- Requirement
Write out the whole listing below line for line, changing nothing.

====== Stored data

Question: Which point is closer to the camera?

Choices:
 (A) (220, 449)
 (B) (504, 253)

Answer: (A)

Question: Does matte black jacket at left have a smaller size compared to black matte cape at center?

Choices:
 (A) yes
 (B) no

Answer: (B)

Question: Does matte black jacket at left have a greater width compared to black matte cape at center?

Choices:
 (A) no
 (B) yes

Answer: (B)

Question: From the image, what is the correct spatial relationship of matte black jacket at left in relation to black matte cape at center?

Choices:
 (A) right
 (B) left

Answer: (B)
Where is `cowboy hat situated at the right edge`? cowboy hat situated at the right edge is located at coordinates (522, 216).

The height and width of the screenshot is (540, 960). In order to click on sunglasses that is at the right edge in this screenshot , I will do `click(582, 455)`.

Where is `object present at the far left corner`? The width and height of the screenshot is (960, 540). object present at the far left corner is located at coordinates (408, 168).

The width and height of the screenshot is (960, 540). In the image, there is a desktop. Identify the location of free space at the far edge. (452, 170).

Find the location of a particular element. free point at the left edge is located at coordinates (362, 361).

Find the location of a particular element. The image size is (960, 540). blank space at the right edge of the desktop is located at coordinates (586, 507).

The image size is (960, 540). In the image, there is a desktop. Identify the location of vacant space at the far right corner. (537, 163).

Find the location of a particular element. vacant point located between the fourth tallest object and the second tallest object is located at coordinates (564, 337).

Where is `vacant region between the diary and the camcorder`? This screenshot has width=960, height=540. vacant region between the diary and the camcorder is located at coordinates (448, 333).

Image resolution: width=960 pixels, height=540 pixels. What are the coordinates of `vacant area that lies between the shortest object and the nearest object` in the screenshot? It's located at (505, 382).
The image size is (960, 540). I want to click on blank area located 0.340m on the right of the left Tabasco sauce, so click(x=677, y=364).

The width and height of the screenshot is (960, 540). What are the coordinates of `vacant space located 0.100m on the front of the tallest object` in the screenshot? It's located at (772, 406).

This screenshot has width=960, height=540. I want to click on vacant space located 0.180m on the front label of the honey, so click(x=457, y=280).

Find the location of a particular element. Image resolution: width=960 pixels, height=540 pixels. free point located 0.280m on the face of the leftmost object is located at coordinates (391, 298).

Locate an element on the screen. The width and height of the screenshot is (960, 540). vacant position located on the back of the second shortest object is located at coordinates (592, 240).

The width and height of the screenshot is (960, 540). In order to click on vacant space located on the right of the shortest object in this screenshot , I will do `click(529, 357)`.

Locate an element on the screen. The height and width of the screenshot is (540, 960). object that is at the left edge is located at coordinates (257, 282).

============

- Task answer
Question: Which point is closer to the camera?

Choices:
 (A) (220, 449)
 (B) (504, 253)

Answer: (A)

Question: Does matte black jacket at left have a smaller size compared to black matte cape at center?

Choices:
 (A) yes
 (B) no

Answer: (B)

Question: Does matte black jacket at left have a greater width compared to black matte cape at center?

Choices:
 (A) no
 (B) yes

Answer: (B)

Question: From the image, what is the correct spatial relationship of matte black jacket at left in relation to black matte cape at center?

Choices:
 (A) right
 (B) left

Answer: (B)
Where is `cowboy hat situated at the right edge`? cowboy hat situated at the right edge is located at coordinates (522, 216).

The height and width of the screenshot is (540, 960). In order to click on sunglasses that is at the right edge in this screenshot , I will do `click(582, 455)`.

Where is `object present at the far left corner`? The width and height of the screenshot is (960, 540). object present at the far left corner is located at coordinates (408, 168).

The width and height of the screenshot is (960, 540). In the image, there is a desktop. Identify the location of free space at the far edge. (452, 170).

Find the location of a particular element. free point at the left edge is located at coordinates (362, 361).

Find the location of a particular element. The image size is (960, 540). blank space at the right edge of the desktop is located at coordinates (586, 507).

The image size is (960, 540). In the image, there is a desktop. Identify the location of vacant space at the far right corner. (537, 163).

Find the location of a particular element. vacant point located between the fourth tallest object and the second tallest object is located at coordinates (564, 337).

Where is `vacant region between the diary and the camcorder`? This screenshot has width=960, height=540. vacant region between the diary and the camcorder is located at coordinates (448, 333).

Image resolution: width=960 pixels, height=540 pixels. What are the coordinates of `vacant area that lies between the shortest object and the nearest object` in the screenshot? It's located at (505, 382).
The image size is (960, 540). I want to click on blank area located 0.340m on the right of the left Tabasco sauce, so click(x=677, y=364).

The width and height of the screenshot is (960, 540). What are the coordinates of `vacant space located 0.100m on the front of the tallest object` in the screenshot? It's located at (772, 406).

This screenshot has width=960, height=540. I want to click on vacant space located 0.180m on the front label of the honey, so click(x=457, y=280).

Find the location of a particular element. Image resolution: width=960 pixels, height=540 pixels. free point located 0.280m on the face of the leftmost object is located at coordinates (391, 298).

Locate an element on the screen. The width and height of the screenshot is (960, 540). vacant position located on the back of the second shortest object is located at coordinates (592, 240).

The width and height of the screenshot is (960, 540). In order to click on vacant space located on the right of the shortest object in this screenshot , I will do `click(529, 357)`.

Locate an element on the screen. The height and width of the screenshot is (540, 960). object that is at the left edge is located at coordinates (257, 282).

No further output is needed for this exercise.